_THE PROBLEM_
The entries must be restated exactly as written.
+++ TASK DATA +++
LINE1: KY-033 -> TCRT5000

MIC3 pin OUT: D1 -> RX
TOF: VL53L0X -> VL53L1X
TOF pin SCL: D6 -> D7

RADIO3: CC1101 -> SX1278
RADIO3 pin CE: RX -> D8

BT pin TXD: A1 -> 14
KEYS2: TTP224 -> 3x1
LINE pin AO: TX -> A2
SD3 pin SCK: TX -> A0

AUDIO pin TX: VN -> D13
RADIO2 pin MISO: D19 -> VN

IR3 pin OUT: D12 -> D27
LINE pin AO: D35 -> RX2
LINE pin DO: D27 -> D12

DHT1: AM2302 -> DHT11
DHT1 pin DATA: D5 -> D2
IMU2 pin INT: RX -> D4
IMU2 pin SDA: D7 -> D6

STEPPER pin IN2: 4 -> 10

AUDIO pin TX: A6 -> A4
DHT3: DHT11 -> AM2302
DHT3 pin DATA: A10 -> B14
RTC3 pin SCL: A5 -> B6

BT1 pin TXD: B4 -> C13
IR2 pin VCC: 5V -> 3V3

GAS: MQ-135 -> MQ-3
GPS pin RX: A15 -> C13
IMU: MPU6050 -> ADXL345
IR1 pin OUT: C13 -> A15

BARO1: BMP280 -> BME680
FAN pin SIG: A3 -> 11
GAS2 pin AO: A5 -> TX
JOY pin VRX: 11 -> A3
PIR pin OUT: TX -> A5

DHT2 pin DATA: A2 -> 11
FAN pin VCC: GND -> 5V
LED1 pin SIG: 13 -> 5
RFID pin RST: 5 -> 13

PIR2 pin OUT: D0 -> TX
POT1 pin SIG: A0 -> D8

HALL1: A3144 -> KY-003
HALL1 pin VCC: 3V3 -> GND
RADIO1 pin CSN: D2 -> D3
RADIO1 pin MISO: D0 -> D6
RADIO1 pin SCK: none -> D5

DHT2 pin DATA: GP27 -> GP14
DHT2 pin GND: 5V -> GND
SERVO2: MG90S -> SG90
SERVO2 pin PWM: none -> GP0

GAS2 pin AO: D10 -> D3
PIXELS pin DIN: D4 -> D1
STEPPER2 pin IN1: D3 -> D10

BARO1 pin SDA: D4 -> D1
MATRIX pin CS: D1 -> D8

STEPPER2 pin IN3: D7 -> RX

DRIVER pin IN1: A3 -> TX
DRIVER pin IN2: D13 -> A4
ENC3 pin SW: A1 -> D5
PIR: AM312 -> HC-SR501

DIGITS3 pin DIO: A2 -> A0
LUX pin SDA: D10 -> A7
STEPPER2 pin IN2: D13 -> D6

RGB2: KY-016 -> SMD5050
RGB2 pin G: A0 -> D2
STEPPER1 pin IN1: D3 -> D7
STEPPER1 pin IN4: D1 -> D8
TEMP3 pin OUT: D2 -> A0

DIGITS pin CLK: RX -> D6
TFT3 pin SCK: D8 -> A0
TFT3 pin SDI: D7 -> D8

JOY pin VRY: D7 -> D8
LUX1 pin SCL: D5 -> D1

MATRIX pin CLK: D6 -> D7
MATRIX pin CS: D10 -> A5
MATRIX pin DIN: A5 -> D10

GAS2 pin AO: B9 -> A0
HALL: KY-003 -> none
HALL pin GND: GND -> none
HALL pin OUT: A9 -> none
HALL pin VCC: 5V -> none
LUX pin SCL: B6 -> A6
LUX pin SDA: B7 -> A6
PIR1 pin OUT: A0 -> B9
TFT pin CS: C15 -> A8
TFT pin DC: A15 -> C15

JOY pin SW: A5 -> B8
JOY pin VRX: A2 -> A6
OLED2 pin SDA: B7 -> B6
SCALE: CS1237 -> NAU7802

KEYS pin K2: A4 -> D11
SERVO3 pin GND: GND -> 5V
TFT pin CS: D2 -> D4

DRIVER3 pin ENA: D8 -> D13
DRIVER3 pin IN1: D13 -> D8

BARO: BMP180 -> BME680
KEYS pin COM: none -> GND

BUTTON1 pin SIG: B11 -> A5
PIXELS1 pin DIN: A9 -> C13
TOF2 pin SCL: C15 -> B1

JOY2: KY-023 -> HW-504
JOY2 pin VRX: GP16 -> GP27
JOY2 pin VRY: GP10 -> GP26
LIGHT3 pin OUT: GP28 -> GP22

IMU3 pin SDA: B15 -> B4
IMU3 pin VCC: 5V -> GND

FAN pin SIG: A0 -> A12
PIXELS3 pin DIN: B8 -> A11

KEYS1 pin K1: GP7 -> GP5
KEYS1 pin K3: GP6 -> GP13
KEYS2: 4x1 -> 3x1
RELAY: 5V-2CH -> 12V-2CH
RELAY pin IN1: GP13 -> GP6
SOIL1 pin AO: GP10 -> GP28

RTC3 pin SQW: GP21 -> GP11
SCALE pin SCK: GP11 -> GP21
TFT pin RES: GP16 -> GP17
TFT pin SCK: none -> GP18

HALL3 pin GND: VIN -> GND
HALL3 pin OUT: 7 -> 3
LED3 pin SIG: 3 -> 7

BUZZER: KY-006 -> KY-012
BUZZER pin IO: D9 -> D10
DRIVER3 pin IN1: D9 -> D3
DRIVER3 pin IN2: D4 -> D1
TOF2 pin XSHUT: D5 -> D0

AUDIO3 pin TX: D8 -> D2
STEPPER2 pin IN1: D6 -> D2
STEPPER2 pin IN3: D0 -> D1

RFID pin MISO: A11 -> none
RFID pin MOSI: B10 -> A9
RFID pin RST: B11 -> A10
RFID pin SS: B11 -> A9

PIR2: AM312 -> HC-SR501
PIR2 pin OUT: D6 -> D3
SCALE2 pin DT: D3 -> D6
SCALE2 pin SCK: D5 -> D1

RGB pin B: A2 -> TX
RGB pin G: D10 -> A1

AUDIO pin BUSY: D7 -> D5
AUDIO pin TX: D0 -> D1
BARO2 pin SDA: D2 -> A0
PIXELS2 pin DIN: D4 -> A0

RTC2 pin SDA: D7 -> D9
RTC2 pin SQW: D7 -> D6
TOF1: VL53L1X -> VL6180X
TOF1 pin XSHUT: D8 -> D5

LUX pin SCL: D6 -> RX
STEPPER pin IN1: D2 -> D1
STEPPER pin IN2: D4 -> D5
+++
_COMPLETED EXERCISE_
LINE1: KY-033 -> TCRT5000

MIC3 pin OUT: D1 -> RX
TOF: VL53L0X -> VL53L1X
TOF pin SCL: D6 -> D7

RADIO3: CC1101 -> SX1278
RADIO3 pin CE: RX -> D8

BT pin TXD: A1 -> 14
KEYS2: TTP224 -> 3x1
LINE pin AO: TX -> A2
SD3 pin SCK: TX -> A0

AUDIO pin TX: VN -> D13
RADIO2 pin MISO: D19 -> VN

IR3 pin OUT: D12 -> D27
LINE pin AO: D35 -> RX2
LINE pin DO: D27 -> D12

DHT1: AM2302 -> DHT11
DHT1 pin DATA: D5 -> D2
IMU2 pin INT: RX -> D4
IMU2 pin SDA: D7 -> D6

STEPPER pin IN2: 4 -> 10

AUDIO pin TX: A6 -> A4
DHT3: DHT11 -> AM2302
DHT3 pin DATA: A10 -> B14
RTC3 pin SCL: A5 -> B6

BT1 pin TXD: B4 -> C13
IR2 pin VCC: 5V -> 3V3

GAS: MQ-135 -> MQ-3
GPS pin RX: A15 -> C13
IMU: MPU6050 -> ADXL345
IR1 pin OUT: C13 -> A15

BARO1: BMP280 -> BME680
FAN pin SIG: A3 -> 11
GAS2 pin AO: A5 -> TX
JOY pin VRX: 11 -> A3
PIR pin OUT: TX -> A5

DHT2 pin DATA: A2 -> 11
FAN pin VCC: GND -> 5V
LED1 pin SIG: 13 -> 5
RFID pin RST: 5 -> 13

PIR2 pin OUT: D0 -> TX
POT1 pin SIG: A0 -> D8

HALL1: A3144 -> KY-003
HALL1 pin VCC: 3V3 -> GND
RADIO1 pin CSN: D2 -> D3
RADIO1 pin MISO: D0 -> D6
RADIO1 pin SCK: none -> D5

DHT2 pin DATA: GP27 -> GP14
DHT2 pin GND: 5V -> GND
SERVO2: MG90S -> SG90
SERVO2 pin PWM: none -> GP0

GAS2 pin AO: D10 -> D3
PIXELS pin DIN: D4 -> D1
STEPPER2 pin IN1: D3 -> D10

BARO1 pin SDA: D4 -> D1
MATRIX pin CS: D1 -> D8

STEPPER2 pin IN3: D7 -> RX

DRIVER pin IN1: A3 -> TX
DRIVER pin IN2: D13 -> A4
ENC3 pin SW: A1 -> D5
PIR: AM312 -> HC-SR501

DIGITS3 pin DIO: A2 -> A0
LUX pin SDA: D10 -> A7
STEPPER2 pin IN2: D13 -> D6

RGB2: KY-016 -> SMD5050
RGB2 pin G: A0 -> D2
STEPPER1 pin IN1: D3 -> D7
STEPPER1 pin IN4: D1 -> D8
TEMP3 pin OUT: D2 -> A0

DIGITS pin CLK: RX -> D6
TFT3 pin SCK: D8 -> A0
TFT3 pin SDI: D7 -> D8

JOY pin VRY: D7 -> D8
LUX1 pin SCL: D5 -> D1

MATRIX pin CLK: D6 -> D7
MATRIX pin CS: D10 -> A5
MATRIX pin DIN: A5 -> D10

GAS2 pin AO: B9 -> A0
HALL: KY-003 -> none
HALL pin GND: GND -> none
HALL pin OUT: A9 -> none
HALL pin VCC: 5V -> none
LUX pin SCL: B6 -> A6
LUX pin SDA: B7 -> A6
PIR1 pin OUT: A0 -> B9
TFT pin CS: C15 -> A8
TFT pin DC: A15 -> C15

JOY pin SW: A5 -> B8
JOY pin VRX: A2 -> A6
OLED2 pin SDA: B7 -> B6
SCALE: CS1237 -> NAU7802

KEYS pin K2: A4 -> D11
SERVO3 pin GND: GND -> 5V
TFT pin CS: D2 -> D4

DRIVER3 pin ENA: D8 -> D13
DRIVER3 pin IN1: D13 -> D8

BARO: BMP180 -> BME680
KEYS pin COM: none -> GND

BUTTON1 pin SIG: B11 -> A5
PIXELS1 pin DIN: A9 -> C13
TOF2 pin SCL: C15 -> B1

JOY2: KY-023 -> HW-504
JOY2 pin VRX: GP16 -> GP27
JOY2 pin VRY: GP10 -> GP26
LIGHT3 pin OUT: GP28 -> GP22

IMU3 pin SDA: B15 -> B4
IMU3 pin VCC: 5V -> GND

FAN pin SIG: A0 -> A12
PIXELS3 pin DIN: B8 -> A11

KEYS1 pin K1: GP7 -> GP5
KEYS1 pin K3: GP6 -> GP13
KEYS2: 4x1 -> 3x1
RELAY: 5V-2CH -> 12V-2CH
RELAY pin IN1: GP13 -> GP6
SOIL1 pin AO: GP10 -> GP28

RTC3 pin SQW: GP21 -> GP11
SCALE pin SCK: GP11 -> GP21
TFT pin RES: GP16 -> GP17
TFT pin SCK: none -> GP18

HALL3 pin GND: VIN -> GND
HALL3 pin OUT: 7 -> 3
LED3 pin SIG: 3 -> 7

BUZZER: KY-006 -> KY-012
BUZZER pin IO: D9 -> D10
DRIVER3 pin IN1: D9 -> D3
DRIVER3 pin IN2: D4 -> D1
TOF2 pin XSHUT: D5 -> D0

AUDIO3 pin TX: D8 -> D2
STEPPER2 pin IN1: D6 -> D2
STEPPER2 pin IN3: D0 -> D1

RFID pin MISO: A11 -> none
RFID pin MOSI: B10 -> A9
RFID pin RST: B11 -> A10
RFID pin SS: B11 -> A9

PIR2: AM312 -> HC-SR501
PIR2 pin OUT: D6 -> D3
SCALE2 pin DT: D3 -> D6
SCALE2 pin SCK: D5 -> D1

RGB pin B: A2 -> TX
RGB pin G: D10 -> A1

AUDIO pin BUSY: D7 -> D5
AUDIO pin TX: D0 -> D1
BARO2 pin SDA: D2 -> A0
PIXELS2 pin DIN: D4 -> A0

RTC2 pin SDA: D7 -> D9
RTC2 pin SQW: D7 -> D6
TOF1: VL53L1X -> VL6180X
TOF1 pin XSHUT: D8 -> D5

LUX pin SCL: D6 -> RX
STEPPER pin IN1: D2 -> D1
STEPPER pin IN2: D4 -> D5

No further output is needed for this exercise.